START Data provided
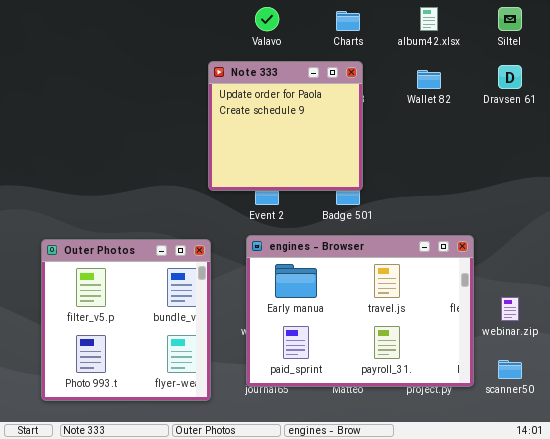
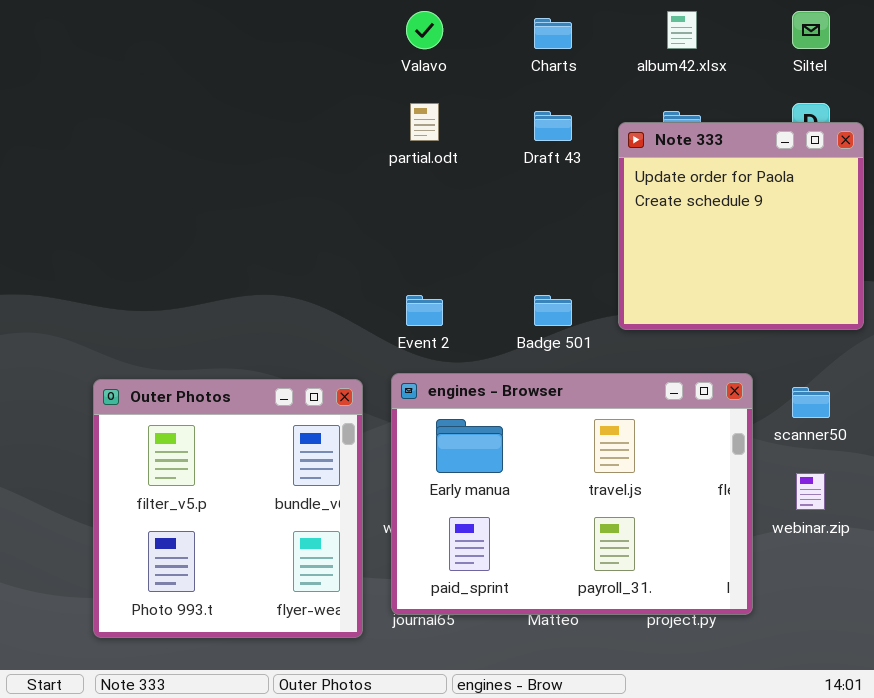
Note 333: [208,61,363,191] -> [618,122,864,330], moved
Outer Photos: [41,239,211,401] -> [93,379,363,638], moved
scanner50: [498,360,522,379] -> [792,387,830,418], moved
END Data provided
START Data provided
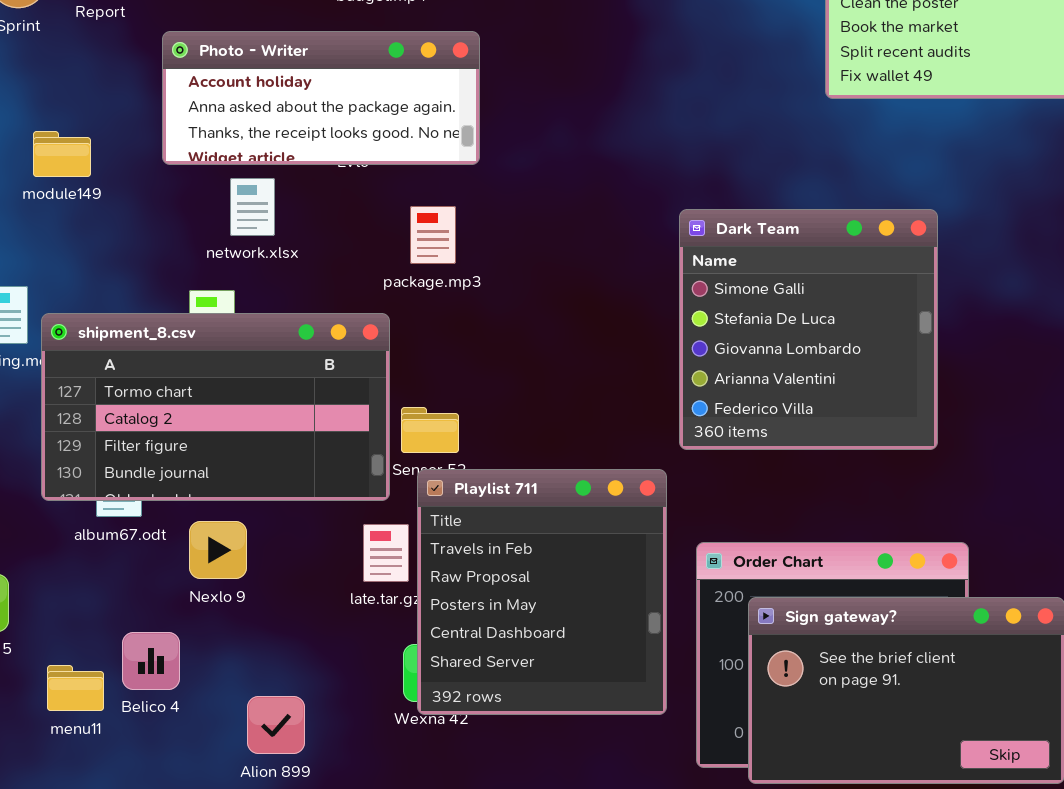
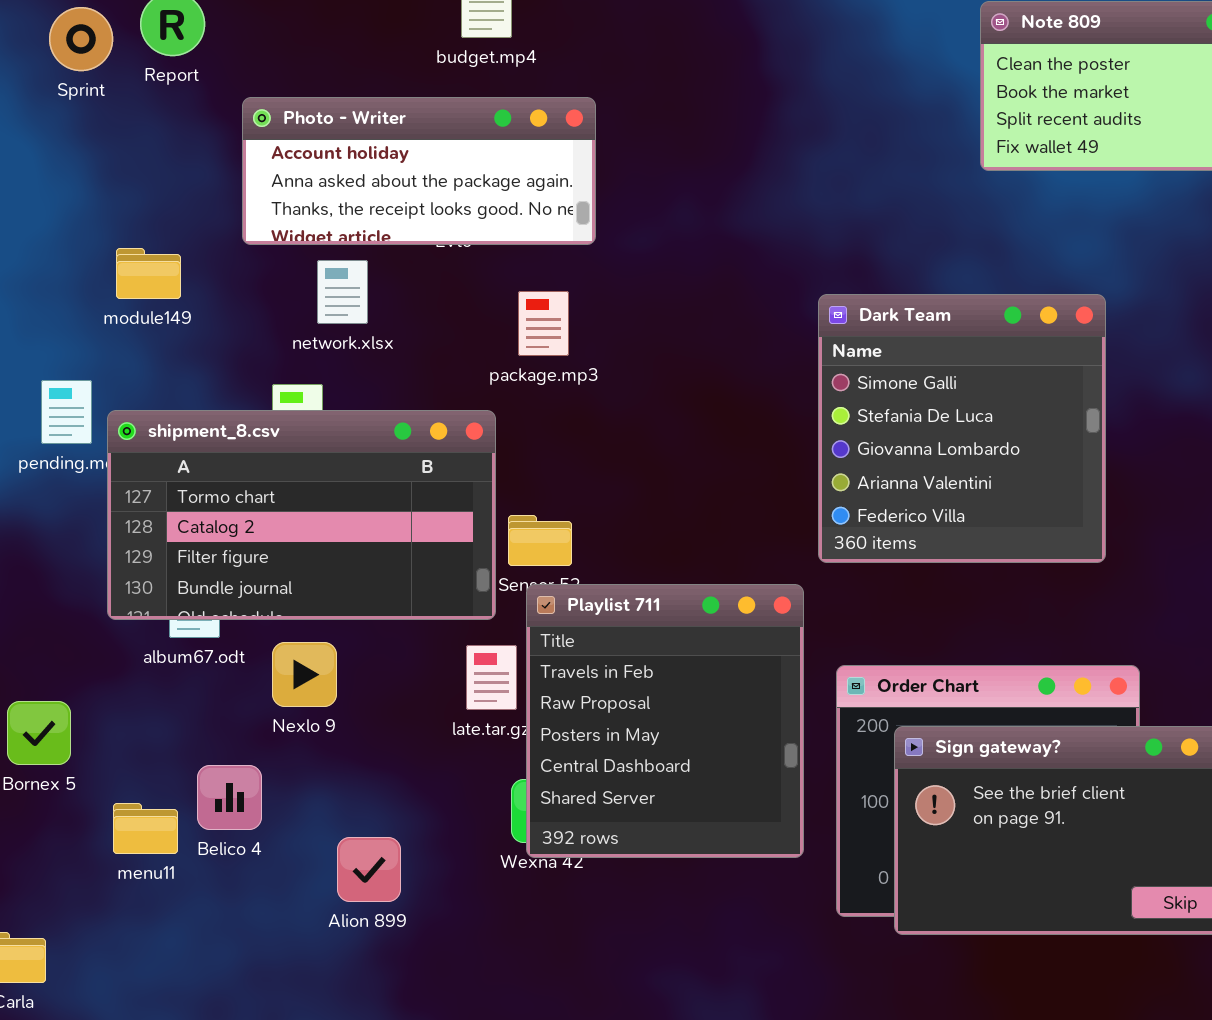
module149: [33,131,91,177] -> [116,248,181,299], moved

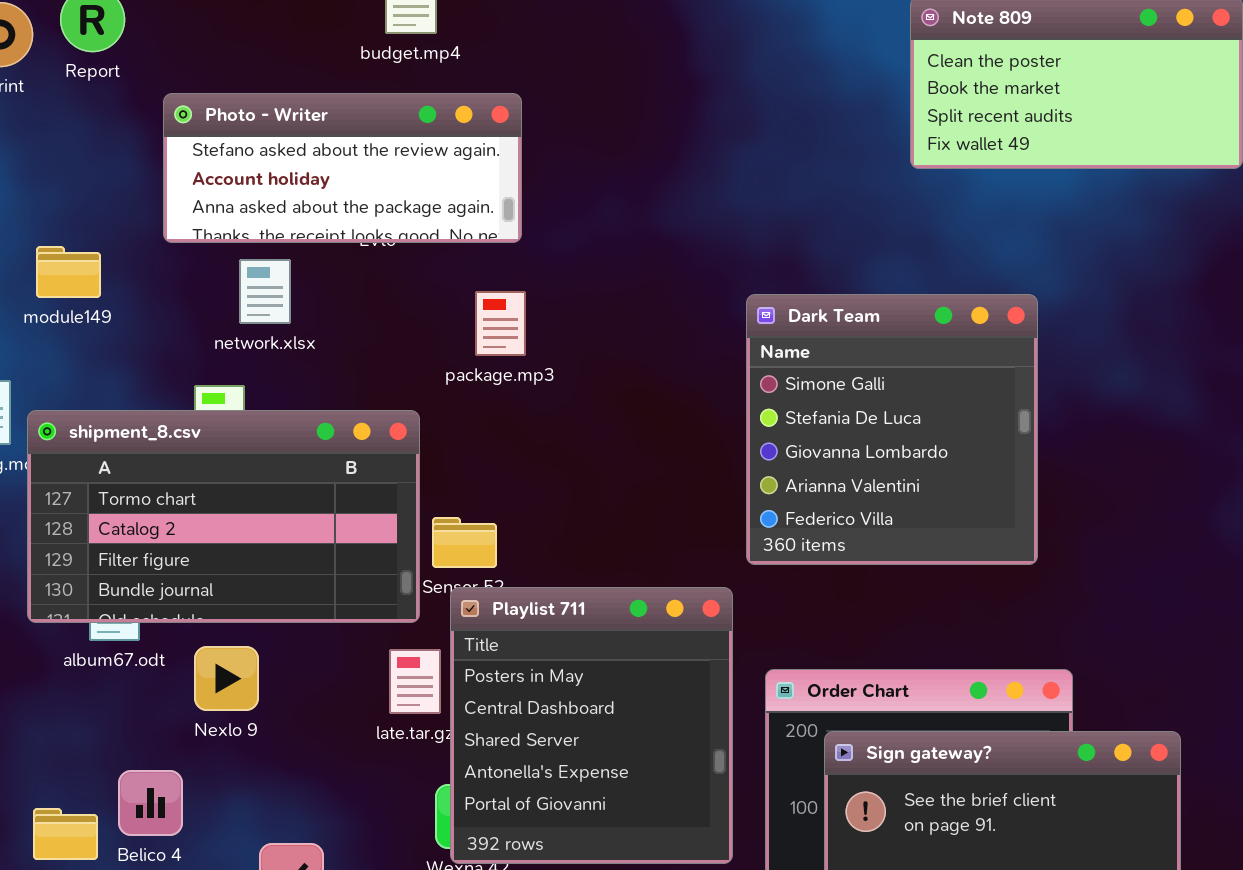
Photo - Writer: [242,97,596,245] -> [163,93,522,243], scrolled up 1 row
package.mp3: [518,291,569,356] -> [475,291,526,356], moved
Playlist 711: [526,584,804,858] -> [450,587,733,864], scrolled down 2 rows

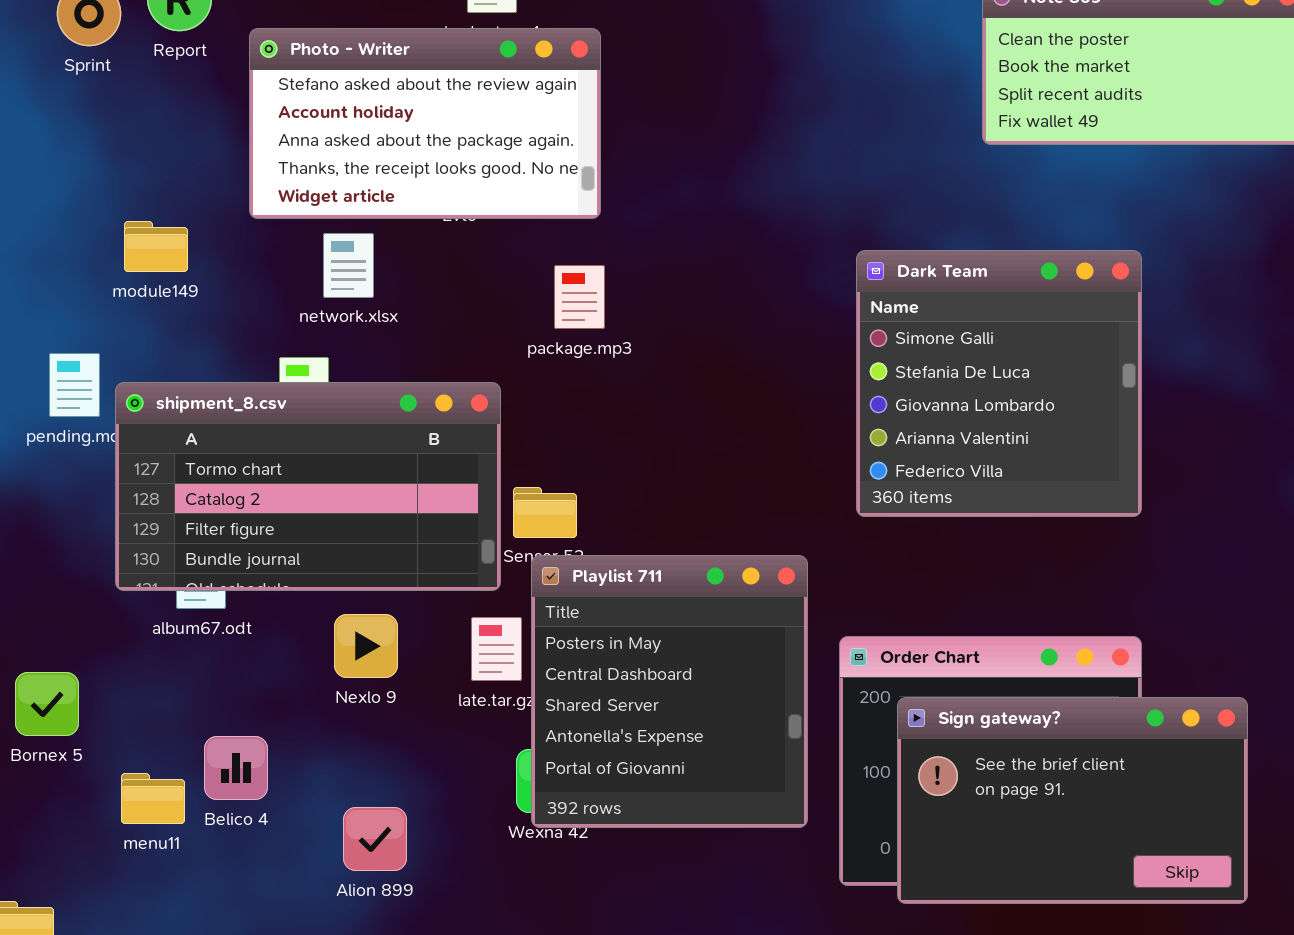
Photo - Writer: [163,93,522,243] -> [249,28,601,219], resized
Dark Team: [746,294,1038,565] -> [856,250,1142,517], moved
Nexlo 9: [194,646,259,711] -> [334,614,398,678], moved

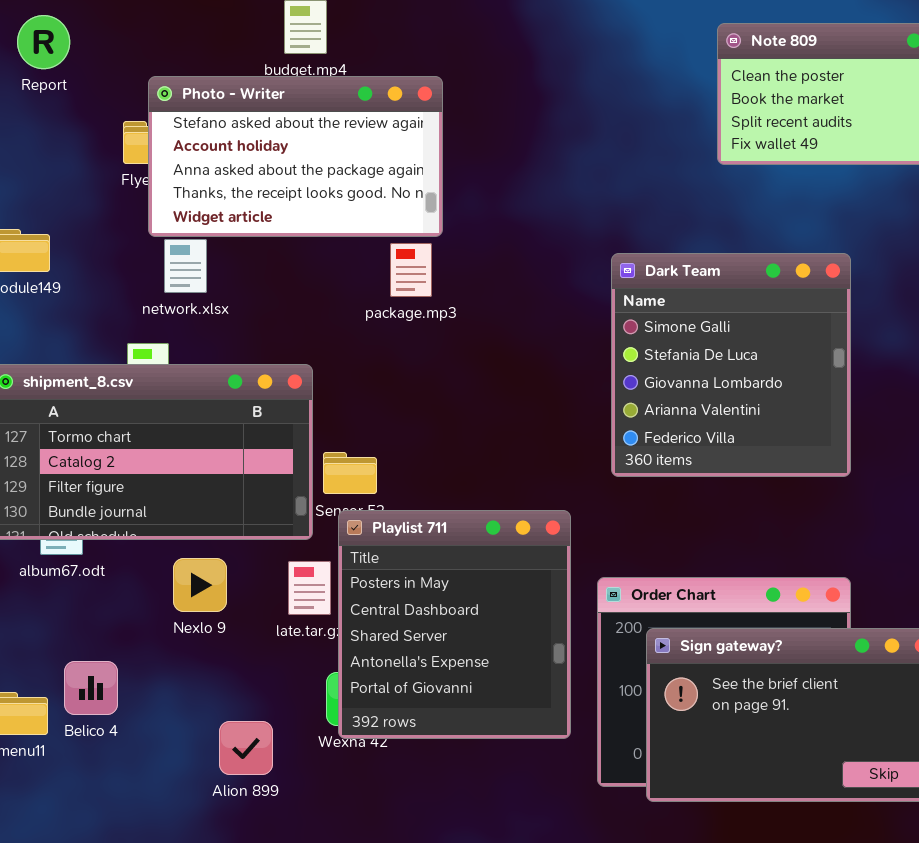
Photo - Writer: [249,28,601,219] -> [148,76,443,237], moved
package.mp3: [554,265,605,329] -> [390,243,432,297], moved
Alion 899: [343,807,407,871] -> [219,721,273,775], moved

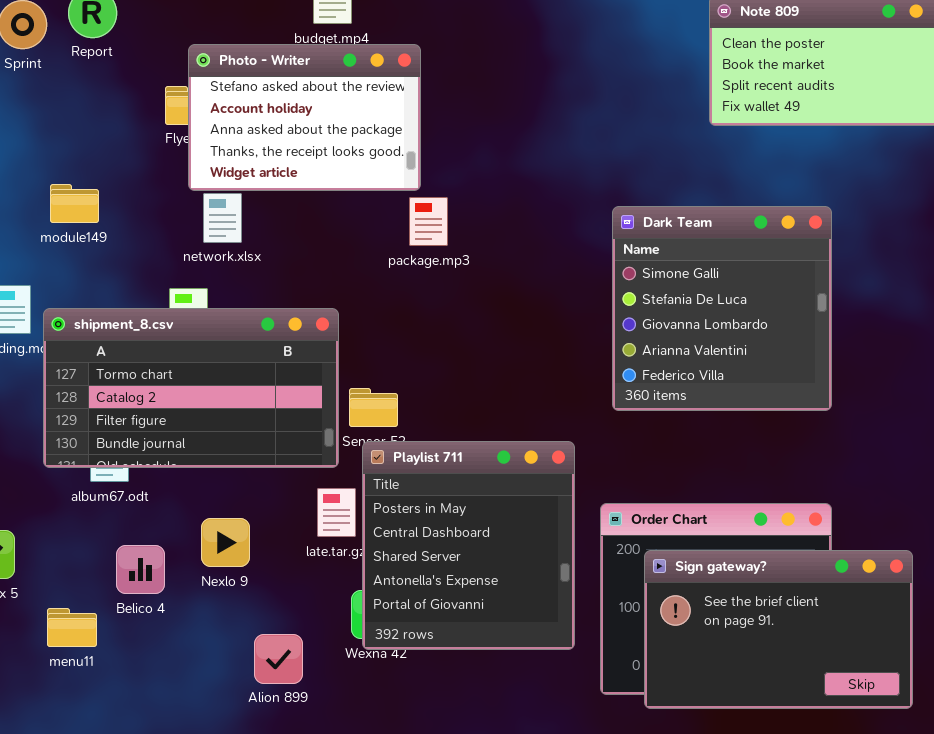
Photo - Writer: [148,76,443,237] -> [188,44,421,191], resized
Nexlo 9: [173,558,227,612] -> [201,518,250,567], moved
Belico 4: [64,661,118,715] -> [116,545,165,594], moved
END Data provided
Look through the material and copy each line that has "Nexlo".

Nexlo 9: [194,646,259,711] -> [334,614,398,678], moved
Nexlo 9: [173,558,227,612] -> [201,518,250,567], moved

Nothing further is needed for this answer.